▶ **Listing**:
## START
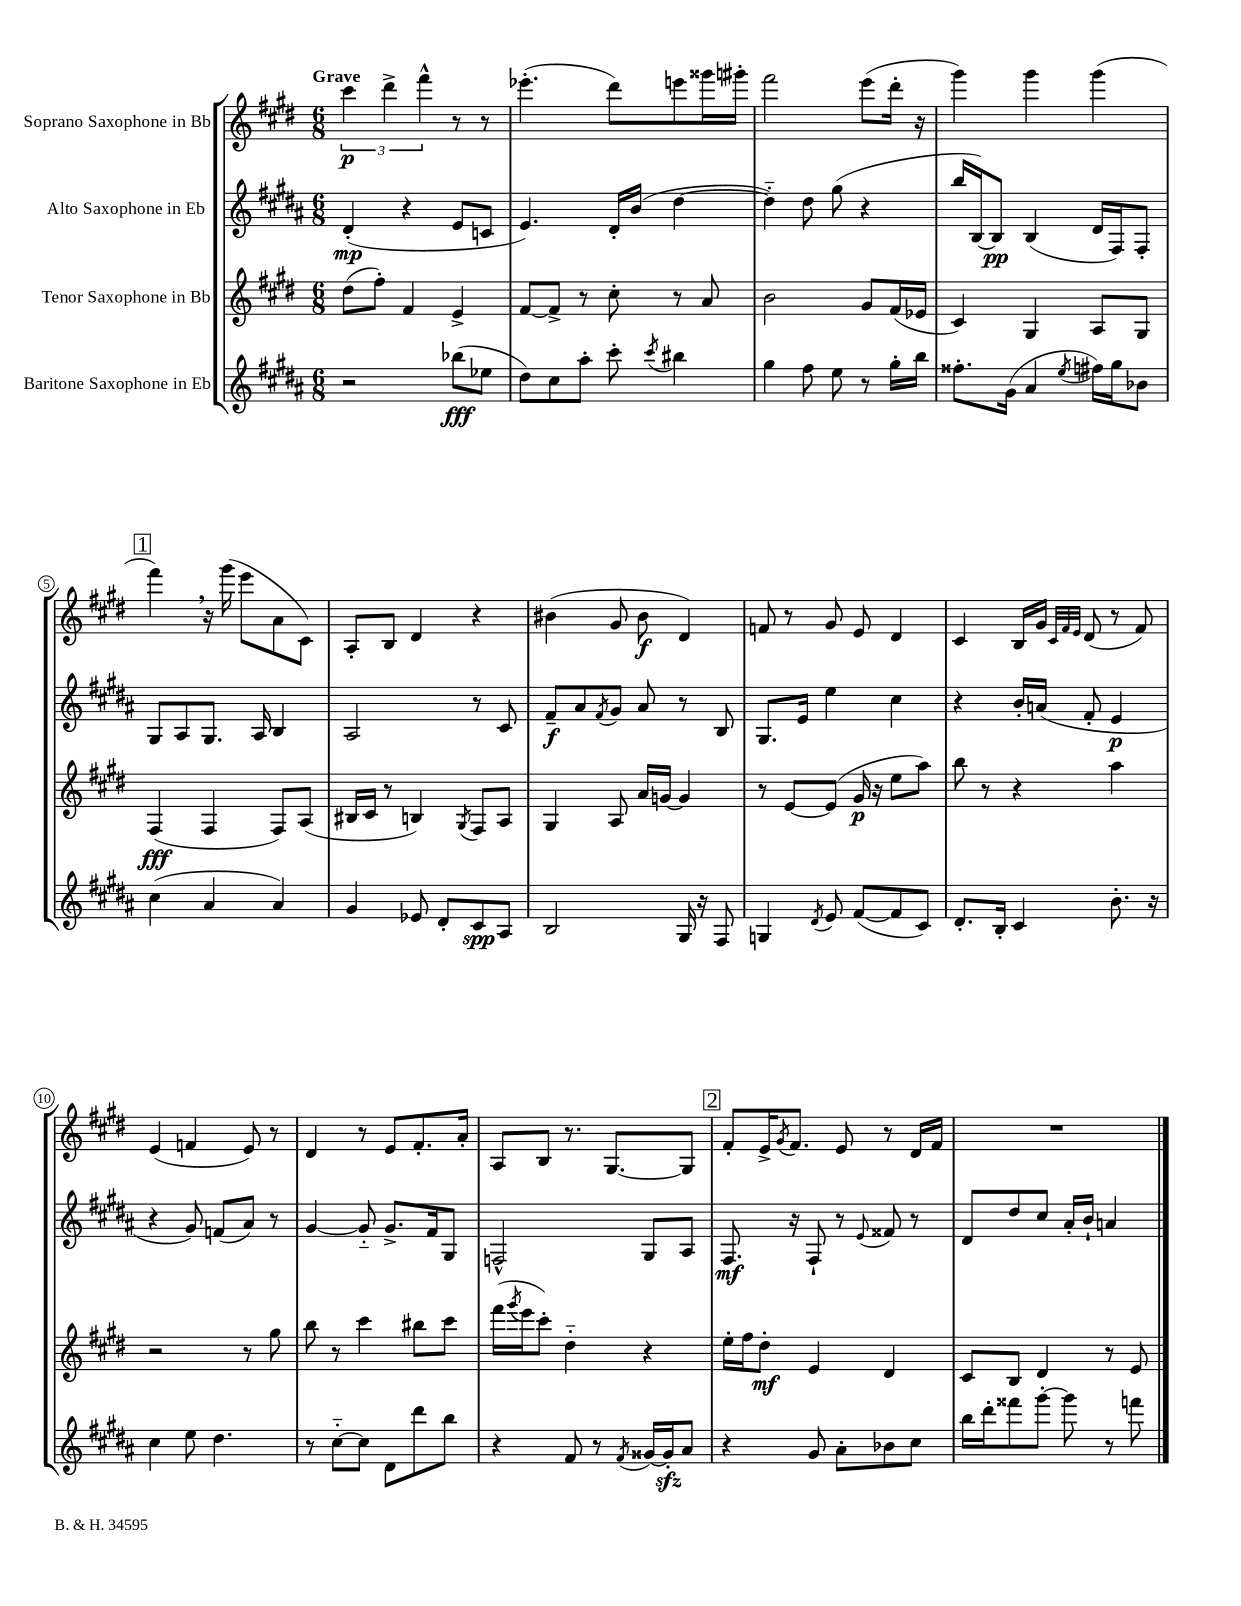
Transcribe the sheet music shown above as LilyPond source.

<<
\new StaffGroup <<
\new Staff = "s0" \with { instrumentName = "Soprano Saxophone in Bb" } {
    \clef treble \key e \major \numericTimeSignature \time 6/8 \tempo "Grave"
    \tuplet 3/2 { cis'''4\p dis'''4-> fis'''4-^ } r8 r8 |
    ees'''4.-.( dis'''8) e'''8 gisis'''16 gis'''16-. |
    fis'''2 e'''8( dis'''16-. r16 |
    gis'''4) gis'''4 gis'''4( |
    \mark \markup { \box "1" } fis'''4) \breathe r16 gis'''16( e'''8 a'8 cis'8) |
    a8-. b8 dis'4 r4 |
    bis'4( gis'8 bis'8\f dis'4) |
    f'8 r8 gis'8 e'8 dis'4 |
    cis'4 b16 gis'16 \grace { cis'32 fis'32 e'32 } dis'8( r8 fis'8) |
    e'4( f'4 e'8) r8 |
    dis'4 r8 e'8 fis'8.-. a'16-. |
    a8 b8 r8. gis8.~ gis8 |
    \mark \markup { \box "2" } fis'8-. e'16-> \acciaccatura { gis'8 } fis'8. e'8 r8 dis'16 fis'16 |
    R2. \bar "|." |
}
\new Staff = "s1" \with { instrumentName = "Alto Saxophone in Eb" } {
    \clef treble \key b \major \numericTimeSignature \time 6/8
    dis'4-.\mp( r4 e'8 c'8 |
    e'4.) dis'16-. b'16( dis''4~ |
    dis''4-_) dis''8 gis''8( r4 |
    b''16 b16~) b8\pp b4( dis'16 fis16) fis8-. |
    \mark \markup { \box "1" } gis8 ais8 gis8. ais16 b4 |
    ais2 r8 cis'8 |
    fis'8--\f ais'8 \acciaccatura { fis'8 } gis'8 ais'8 r8 b8 |
    gis8. e'16 e''4 cis''4 |
    r4 b'16-. a'16( fis'8-. e'4\p |
    r4 gis'8) f'8( ais'8) r8 |
    gis'4~ gis'8-_ gis'8.-> fis'16 gis8 |
    f2-^ gis8 ais8 |
    \mark \markup { \box "2" } fis8.\mf r16 fis8-! r8 \appoggiatura { e'8 } fisis'8 r8 |
    dis'8 dis''8 cis''8 ais'16-. b'16-! a'4 \bar "|." |
}
\new Staff = "s2" \with { instrumentName = "Tenor Saxophone in Bb" } {
    \clef treble \key e \major \numericTimeSignature \time 6/8
    dis''8( fis''8-.) fis'4 e'4-> |
    fis'8~ fis'8-> r8 cis''8-. r8 a'8 |
    b'2 gis'8 fis'16( ees'16 |
    cis'4) gis4 a8 gis8 |
    \mark \markup { \box "1" } fis4\fff( fis4 fis8) a8( |
    bis16 cis'16 r8 b4) \acciaccatura { gis8 } fis8 a8 |
    gis4 a8 a'16 g'16~ g'4 |
    r8 e'8~ e'8( gis'16\p r16 e''8 a''8) |
    b''8 r8 r4 a''4 |
    r2 r8 gis''8 |
    b''8 r8 cis'''4 bis''8 cis'''8 |
    fis'''16( \acciaccatura { gis'''8 } e'''16 cis'''8-.) dis''4-_ r4 |
    \mark \markup { \box "2" } e''16-. fis''16 dis''8-.\mf e'4 dis'4 |
    cis'8 b8 dis'4 r8 e'8 \bar "|." |
}
\new Staff = "s3" \with { instrumentName = "Baritone Saxophone in Eb" } {
    \clef treble \key b \major \numericTimeSignature \time 6/8
    r2 bes''8\fff( ees''8 |
    dis''8) cis''8 ais''8-. cis'''8-. \acciaccatura { cis'''8 } bis''4 |
    gis''4 fis''8 e''8 r8 gis''16-. b''16 |
    fisis''8.-. gis'16( ais'4 \acciaccatura { e''8 } fis''16) gis''16 bes'8 |
    \mark \markup { \box "1" } cis''4( ais'4 ais'4) |
    gis'4 ees'8 dis'8-. cis'8\spp ais8 |
    b2 gis16 r16 fis8 |
    g4 \acciaccatura { dis'8 } e'8 fis'8~( fis'8 cis'8) |
    dis'8.-. b16-. cis'4 b'8.-. r16 |
    cis''4 e''8 dis''4. |
    r8 cis''8~-_ cis''8 dis'8 dis'''8 b''8 |
    r4 fis'8 r8 \acciaccatura { fis'8 } gisis'16~ gisis'16-.\sfz ais'8 |
    \mark \markup { \box "2" } r4 gis'8 ais'8-. bes'8 cis''8 |
    b''16 dis'''16-. fisis'''8 gis'''8~-. gis'''8 r8 f'''8 \bar "|." |
}
>>
>>
\layout { \context { \Score \override BarNumber.stencil = #(make-stencil-circler 0.1 0.3 ly:text-interface::print) } }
## END
Identify every line in the listing above that contains the string "mark", and copy each such line in full.

▶ **Output of the task**:
    \mark \markup { \box "1" } fis'''4) \breathe r16 gis'''16( e'''8 a'8 cis'8) |
    \mark \markup { \box "2" } fis'8-. e'16-> \acciaccatura { gis'8 } fis'8. e'8 r8 dis'16 fis'16 |
    \mark \markup { \box "1" } gis8 ais8 gis8. ais16 b4 |
    \mark \markup { \box "2" } fis8.\mf r16 fis8-! r8 \appoggiatura { e'8 } fisis'8 r8 |
    \mark \markup { \box "1" } fis4\fff( fis4 fis8) a8( |
    \mark \markup { \box "2" } e''16-. fis''16 dis''8-.\mf e'4 dis'4 |
    \mark \markup { \box "1" } cis''4( ais'4 ais'4) |
    \mark \markup { \box "2" } r4 gis'8 ais'8-. bes'8 cis''8 |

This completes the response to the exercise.